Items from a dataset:
——
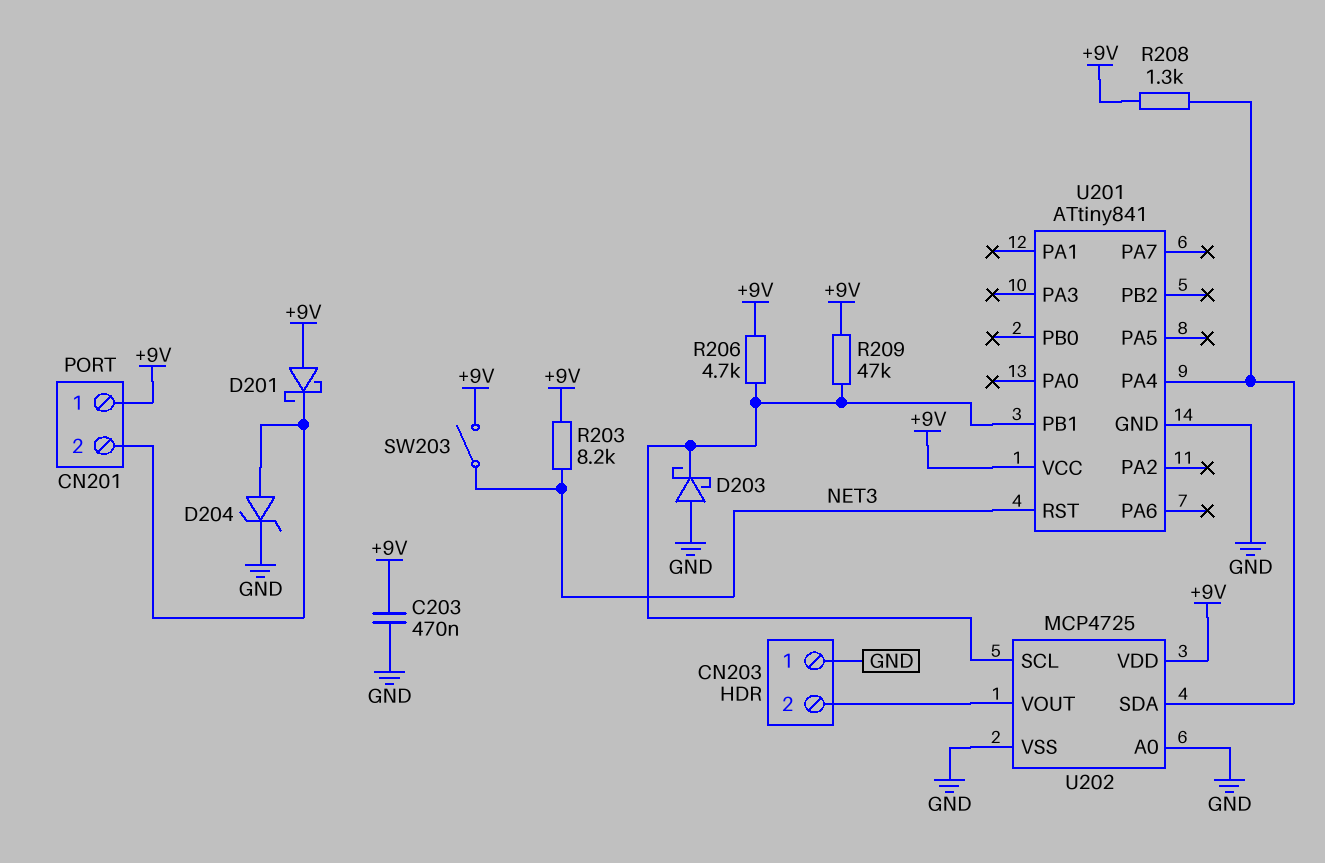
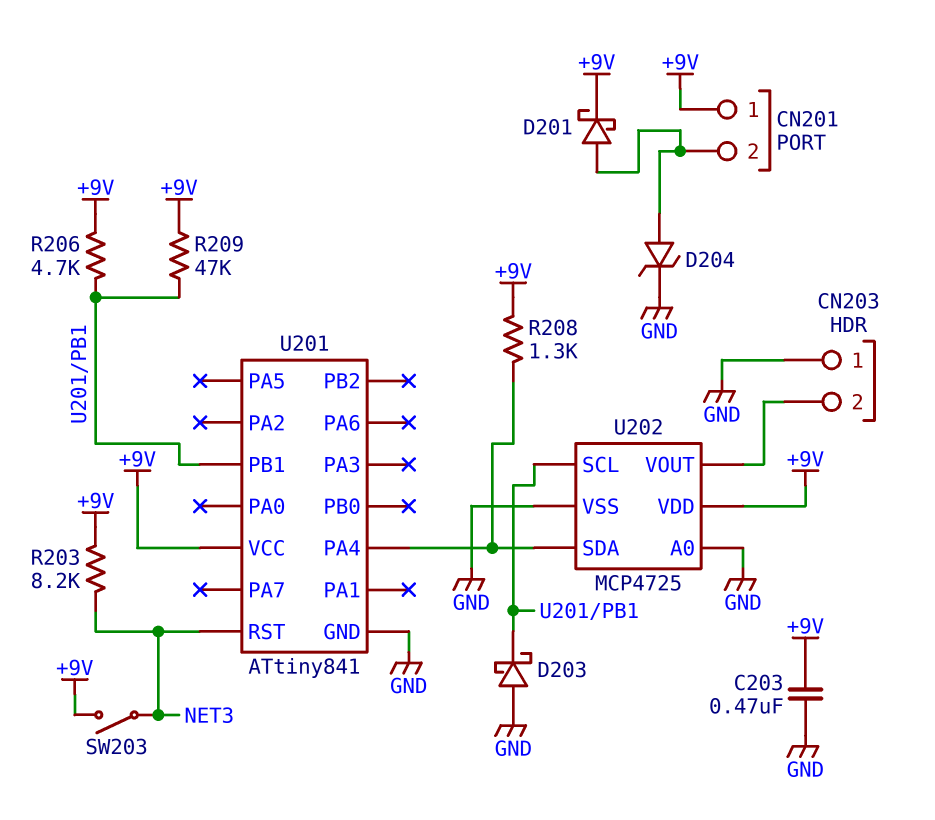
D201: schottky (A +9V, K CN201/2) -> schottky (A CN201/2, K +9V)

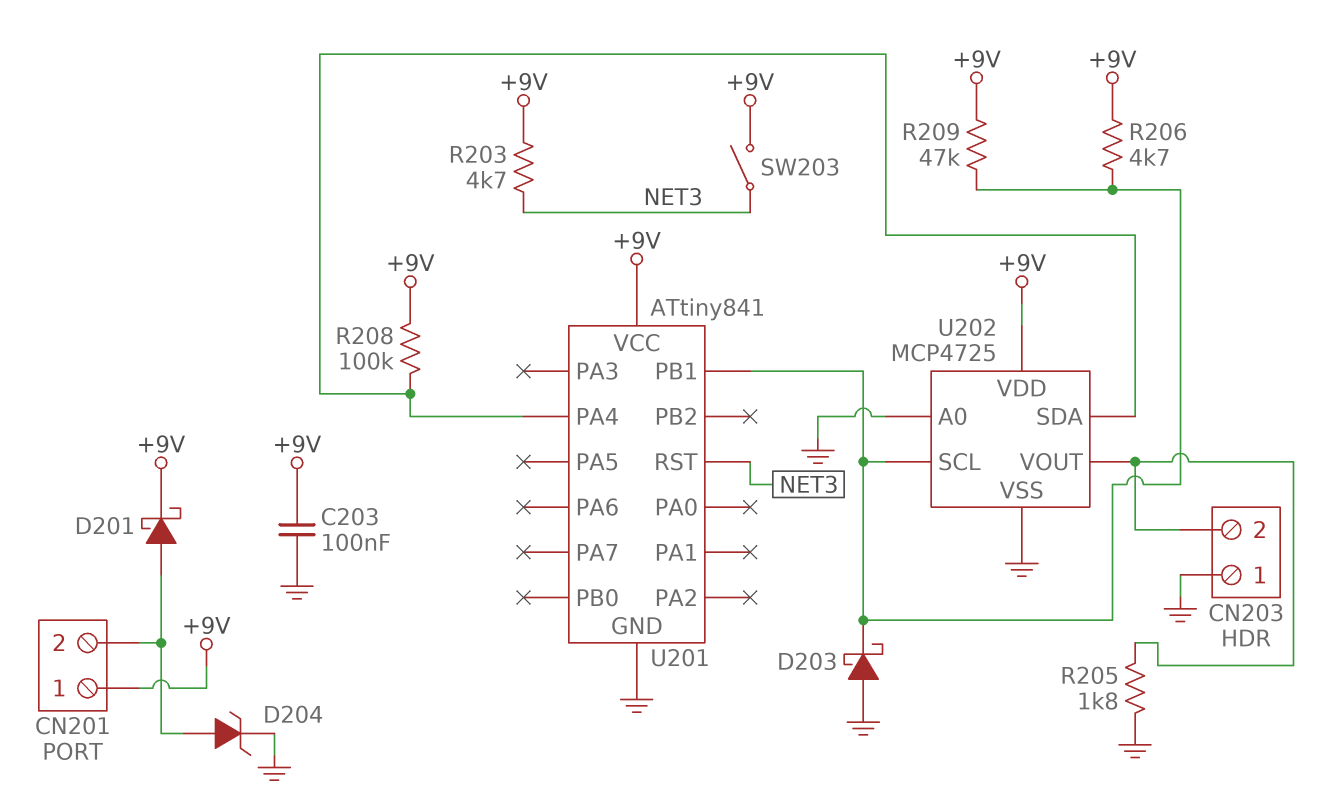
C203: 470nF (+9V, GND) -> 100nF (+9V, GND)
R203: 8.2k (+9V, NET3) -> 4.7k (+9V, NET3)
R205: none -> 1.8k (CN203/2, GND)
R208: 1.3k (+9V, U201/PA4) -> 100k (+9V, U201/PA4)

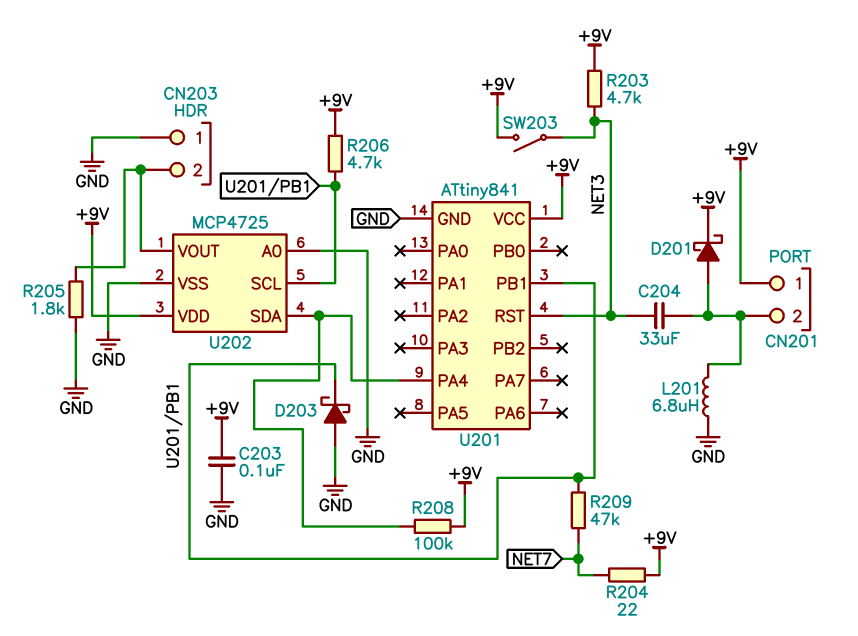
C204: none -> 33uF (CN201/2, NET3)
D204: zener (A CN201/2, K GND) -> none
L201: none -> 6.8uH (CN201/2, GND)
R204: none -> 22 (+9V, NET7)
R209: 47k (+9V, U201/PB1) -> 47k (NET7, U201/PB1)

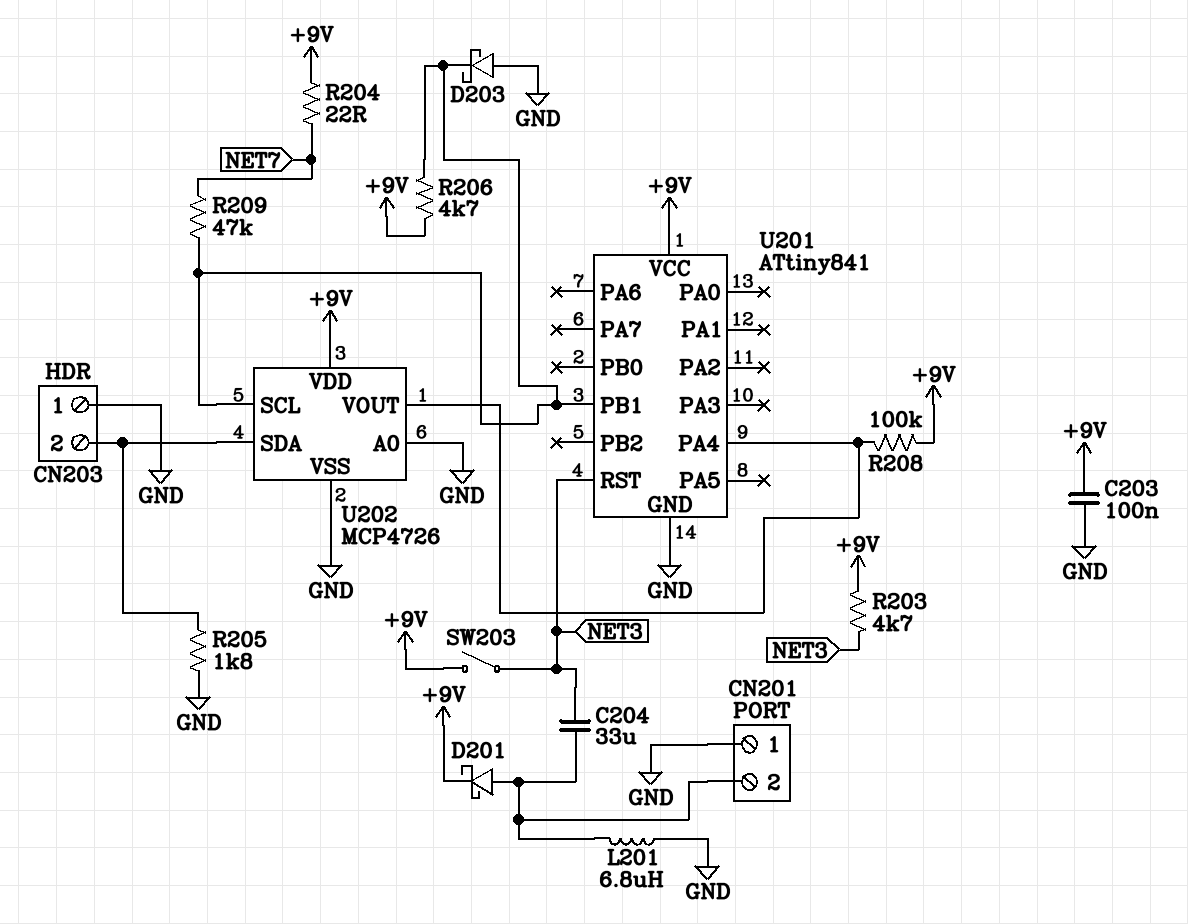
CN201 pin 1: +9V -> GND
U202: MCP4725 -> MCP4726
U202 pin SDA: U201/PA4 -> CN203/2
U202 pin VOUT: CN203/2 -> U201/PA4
——
Repeat every line above precisely; pictures do not belong in the copy.

D201: schottky (A +9V, K CN201/2) -> schottky (A CN201/2, K +9V)

C203: 470nF (+9V, GND) -> 100nF (+9V, GND)
R203: 8.2k (+9V, NET3) -> 4.7k (+9V, NET3)
R205: none -> 1.8k (CN203/2, GND)
R208: 1.3k (+9V, U201/PA4) -> 100k (+9V, U201/PA4)

C204: none -> 33uF (CN201/2, NET3)
D204: zener (A CN201/2, K GND) -> none
L201: none -> 6.8uH (CN201/2, GND)
R204: none -> 22 (+9V, NET7)
R209: 47k (+9V, U201/PB1) -> 47k (NET7, U201/PB1)

CN201 pin 1: +9V -> GND
U202: MCP4725 -> MCP4726
U202 pin SDA: U201/PA4 -> CN203/2
U202 pin VOUT: CN203/2 -> U201/PA4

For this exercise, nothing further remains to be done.